DATASET RECORDS: Begin
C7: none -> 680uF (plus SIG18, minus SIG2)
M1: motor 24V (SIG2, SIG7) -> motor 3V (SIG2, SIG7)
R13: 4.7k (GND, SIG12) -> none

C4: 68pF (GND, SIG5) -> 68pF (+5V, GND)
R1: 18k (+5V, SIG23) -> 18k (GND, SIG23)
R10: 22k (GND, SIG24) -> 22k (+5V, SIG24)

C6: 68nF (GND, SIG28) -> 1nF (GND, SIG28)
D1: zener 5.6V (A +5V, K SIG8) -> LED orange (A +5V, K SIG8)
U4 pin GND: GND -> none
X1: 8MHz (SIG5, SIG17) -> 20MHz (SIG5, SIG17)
DATASET RECORDS: End
EXERCISE AIM
Write the "D1: zener 5.6V" line and all later lines exactly. Stop at the end of the data.

EXERCISE RESULT
D1: zener 5.6V (A +5V, K SIG8) -> LED orange (A +5V, K SIG8)
U4 pin GND: GND -> none
X1: 8MHz (SIG5, SIG17) -> 20MHz (SIG5, SIG17)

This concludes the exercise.